_Problem description_
Provide only the number of lines in the listing that contain the string "Stapelspielzeug".
Content starts
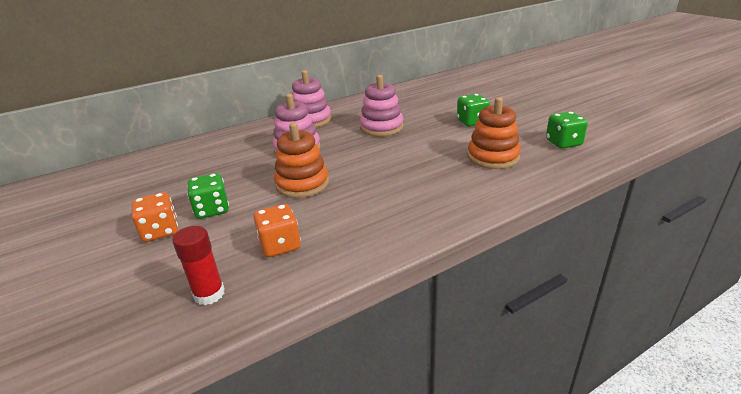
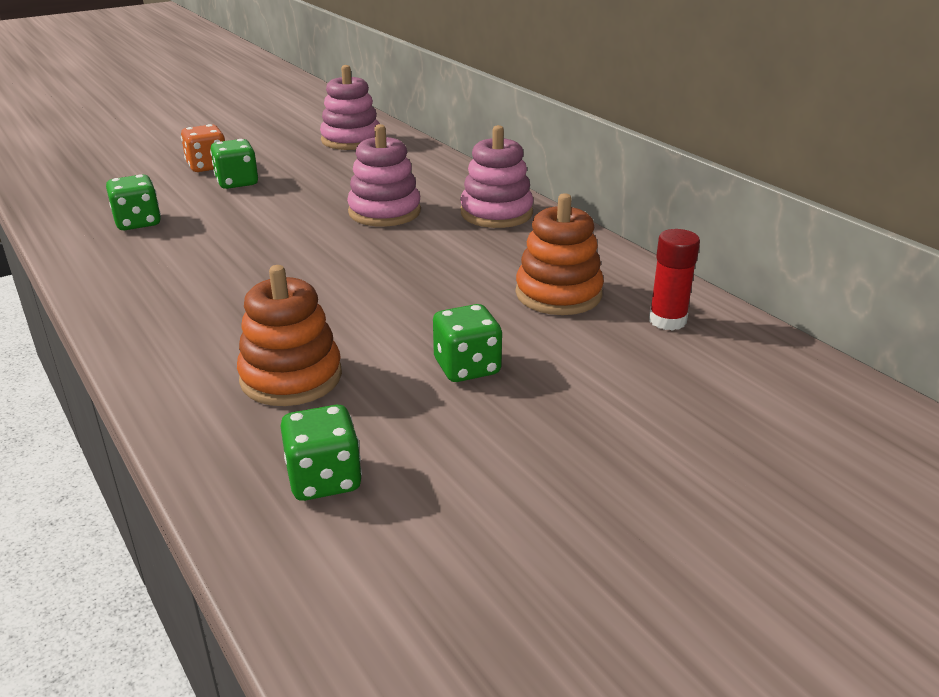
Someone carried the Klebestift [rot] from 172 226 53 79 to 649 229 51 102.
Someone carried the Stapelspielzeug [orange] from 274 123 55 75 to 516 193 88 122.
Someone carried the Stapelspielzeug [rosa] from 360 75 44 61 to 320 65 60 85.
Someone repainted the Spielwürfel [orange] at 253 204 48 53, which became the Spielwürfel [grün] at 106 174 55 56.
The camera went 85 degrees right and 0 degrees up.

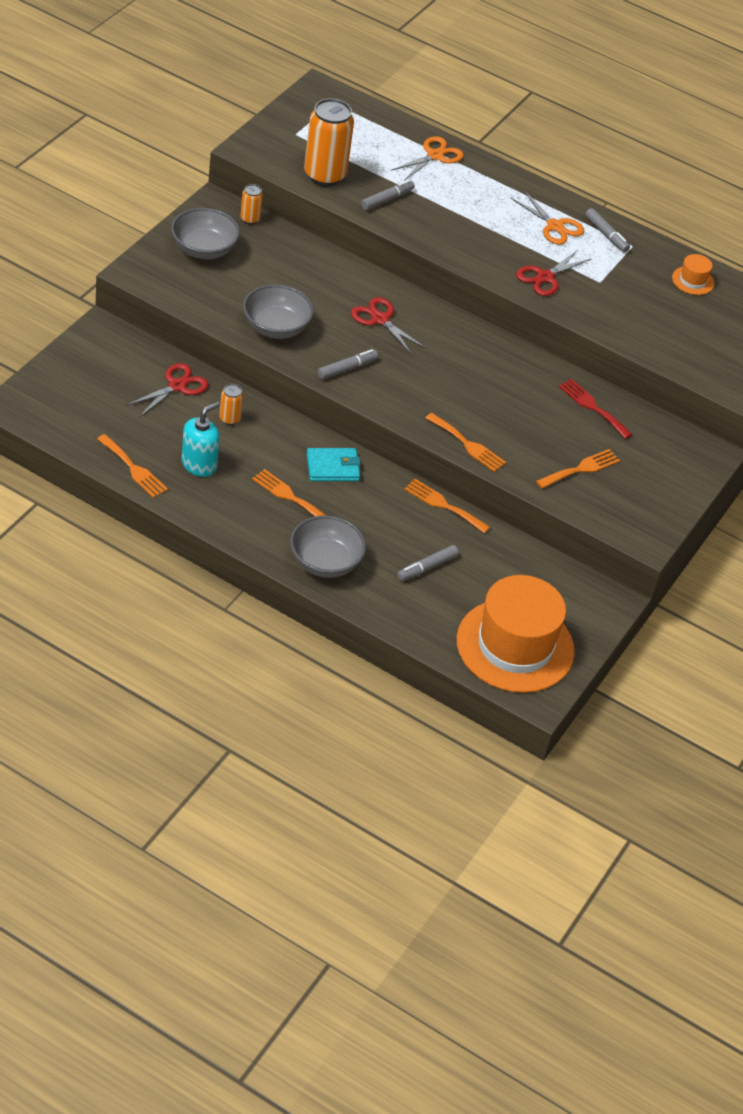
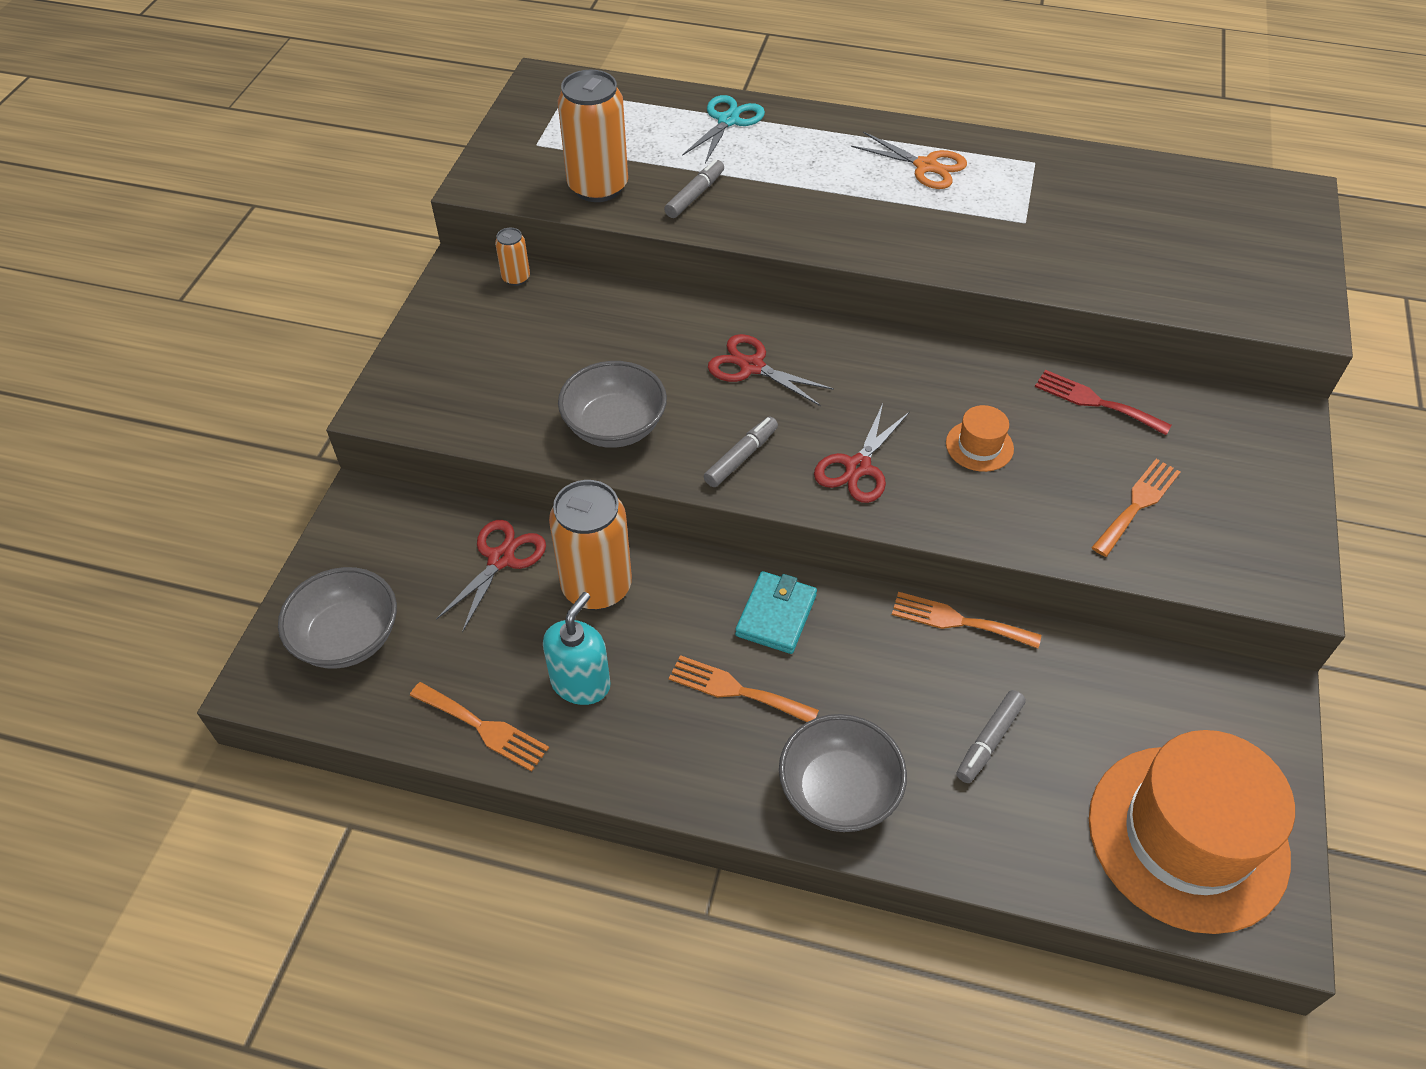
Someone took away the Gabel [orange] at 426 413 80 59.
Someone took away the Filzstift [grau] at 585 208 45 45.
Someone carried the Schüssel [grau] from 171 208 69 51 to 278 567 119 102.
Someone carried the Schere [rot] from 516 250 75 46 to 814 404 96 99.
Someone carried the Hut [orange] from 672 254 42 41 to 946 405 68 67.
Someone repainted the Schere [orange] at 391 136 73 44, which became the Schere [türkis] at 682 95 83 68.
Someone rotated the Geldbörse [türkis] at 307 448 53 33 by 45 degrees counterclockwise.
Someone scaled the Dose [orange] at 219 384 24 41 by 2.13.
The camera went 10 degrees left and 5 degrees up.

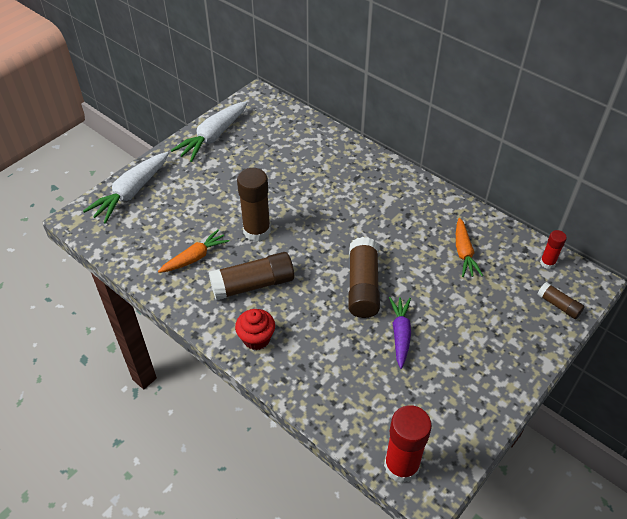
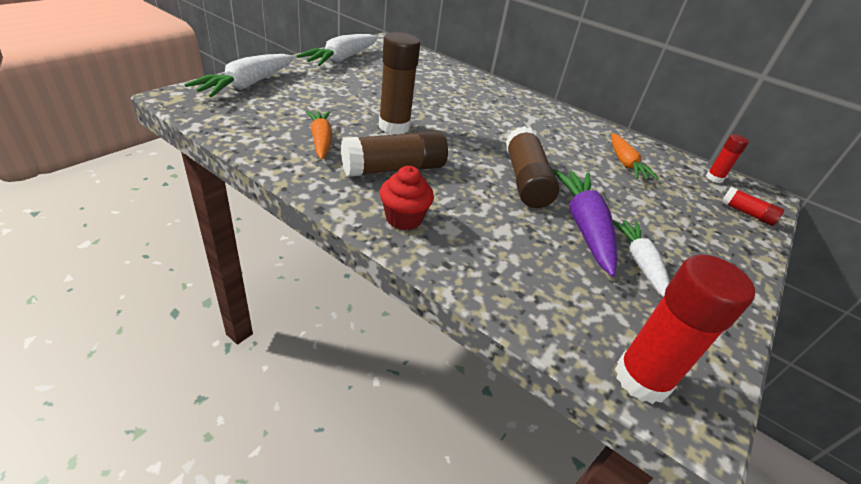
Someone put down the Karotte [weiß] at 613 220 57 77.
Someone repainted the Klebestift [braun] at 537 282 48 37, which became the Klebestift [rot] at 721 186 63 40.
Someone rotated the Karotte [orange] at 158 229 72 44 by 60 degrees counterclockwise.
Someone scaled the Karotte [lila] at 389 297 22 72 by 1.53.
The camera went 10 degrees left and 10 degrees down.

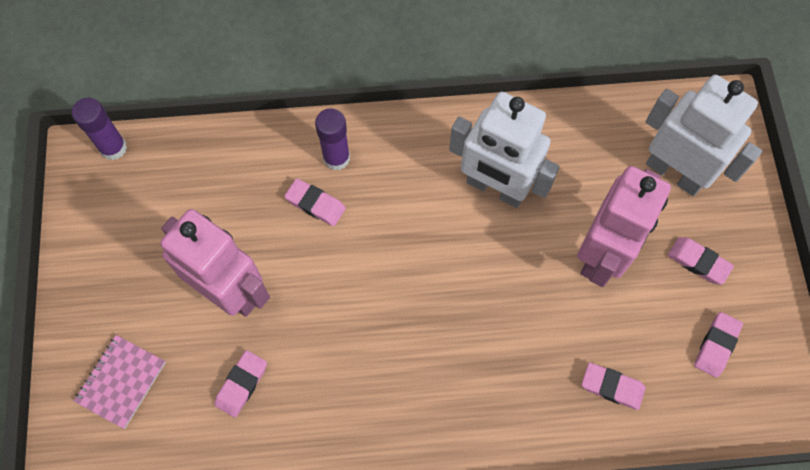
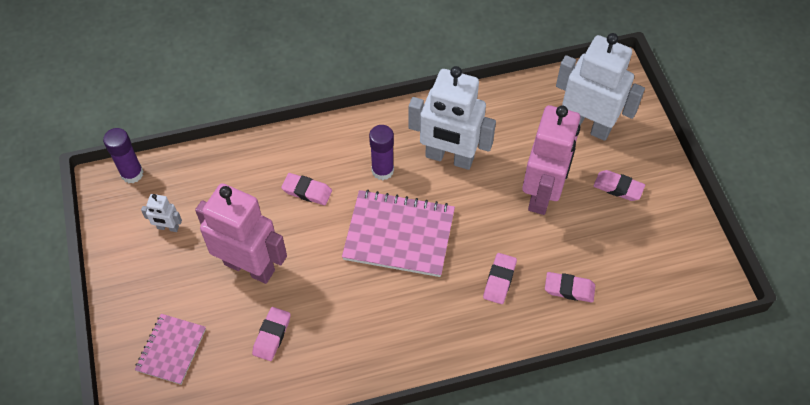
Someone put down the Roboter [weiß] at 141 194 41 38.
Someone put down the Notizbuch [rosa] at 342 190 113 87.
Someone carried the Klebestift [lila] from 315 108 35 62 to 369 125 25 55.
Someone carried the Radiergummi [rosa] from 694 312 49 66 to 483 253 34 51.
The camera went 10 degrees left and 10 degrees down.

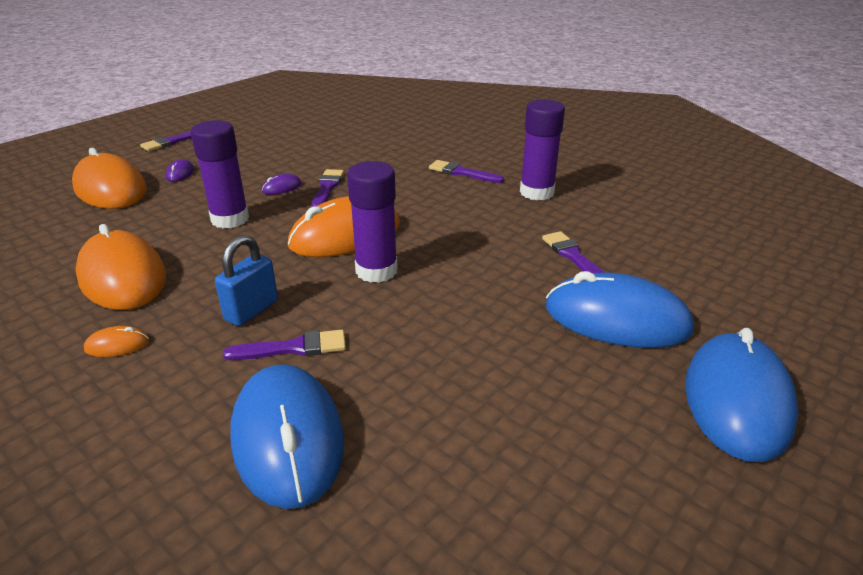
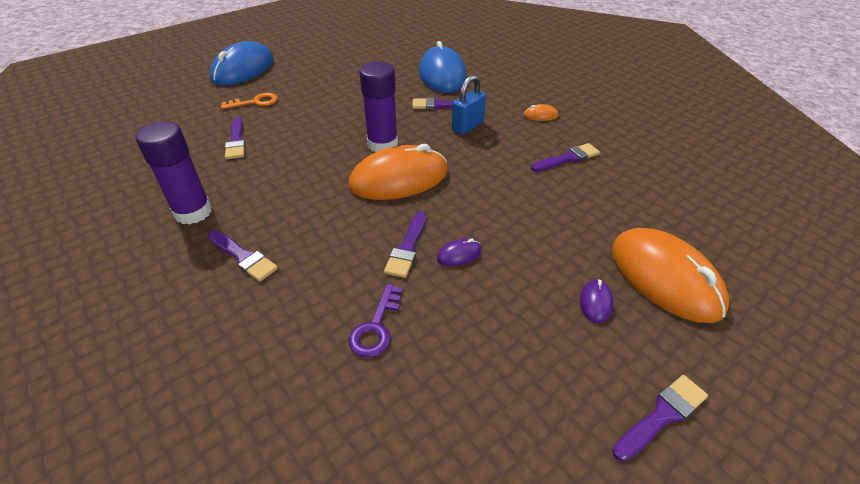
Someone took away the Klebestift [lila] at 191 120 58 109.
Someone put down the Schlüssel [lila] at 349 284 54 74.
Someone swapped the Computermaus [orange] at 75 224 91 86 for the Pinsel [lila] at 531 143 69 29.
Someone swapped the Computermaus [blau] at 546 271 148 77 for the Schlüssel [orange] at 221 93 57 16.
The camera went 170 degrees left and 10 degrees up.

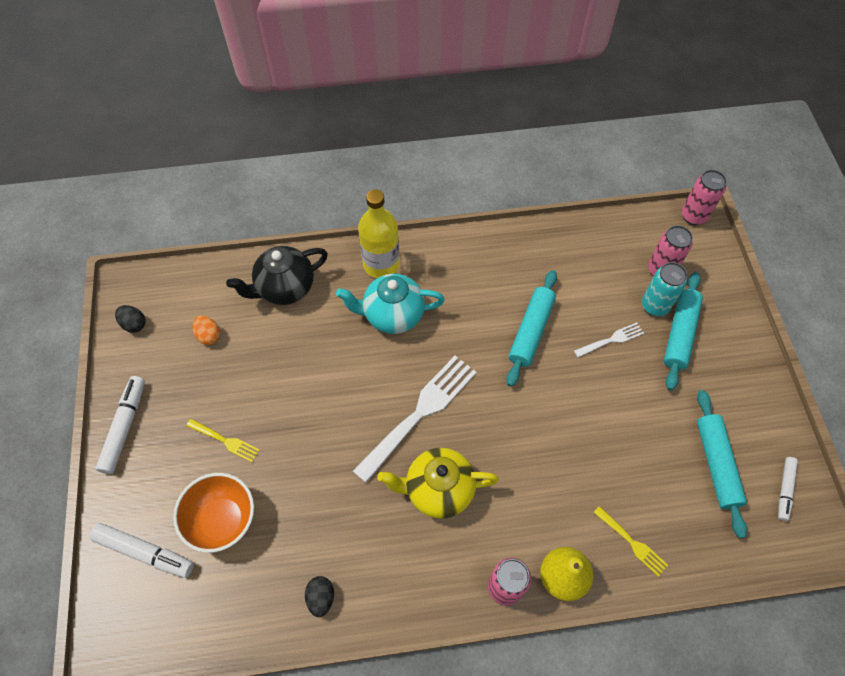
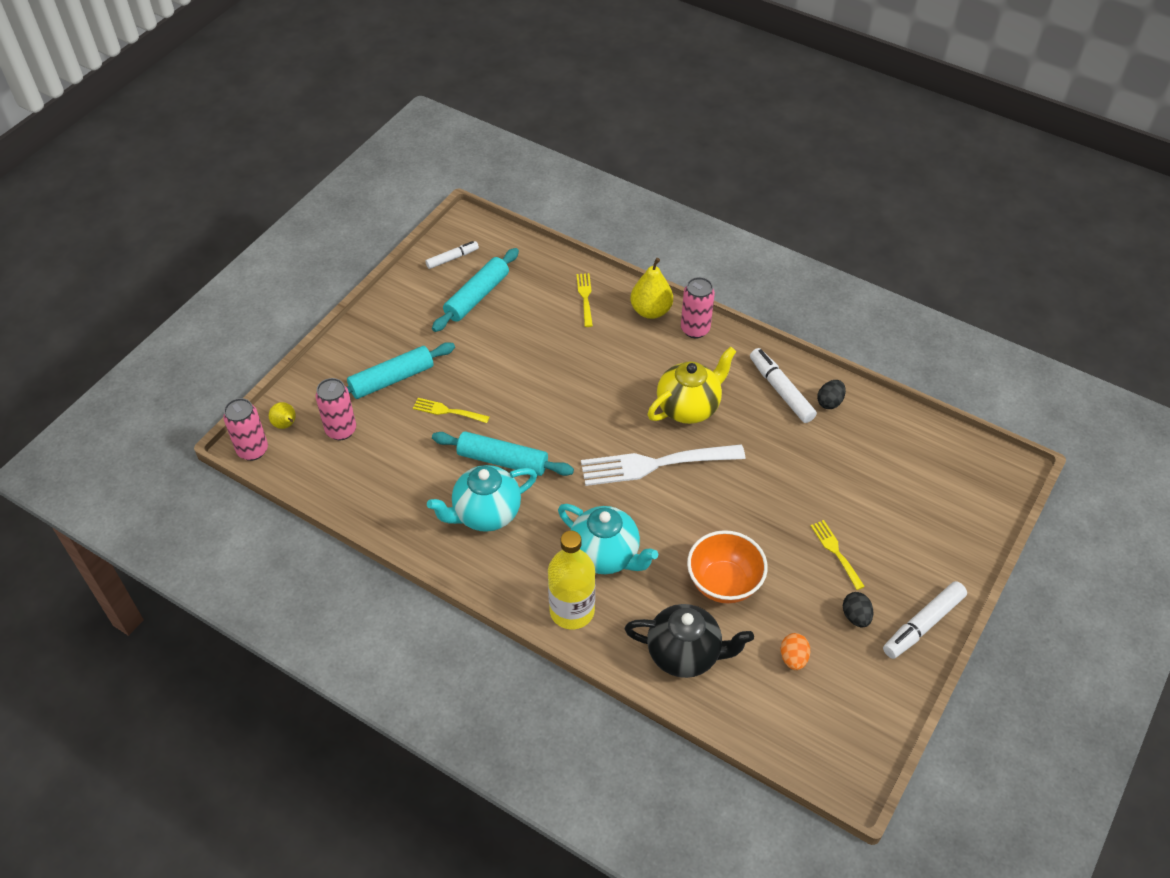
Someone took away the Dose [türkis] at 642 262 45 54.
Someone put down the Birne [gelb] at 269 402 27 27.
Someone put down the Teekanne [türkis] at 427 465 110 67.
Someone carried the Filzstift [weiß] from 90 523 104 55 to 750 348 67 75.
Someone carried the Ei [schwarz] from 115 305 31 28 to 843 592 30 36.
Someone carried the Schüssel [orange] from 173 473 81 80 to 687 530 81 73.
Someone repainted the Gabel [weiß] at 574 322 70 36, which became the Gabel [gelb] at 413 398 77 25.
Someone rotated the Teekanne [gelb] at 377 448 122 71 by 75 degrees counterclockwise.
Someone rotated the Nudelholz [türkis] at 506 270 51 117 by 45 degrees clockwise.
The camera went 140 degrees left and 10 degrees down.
Content ends
_Answer to this task_
2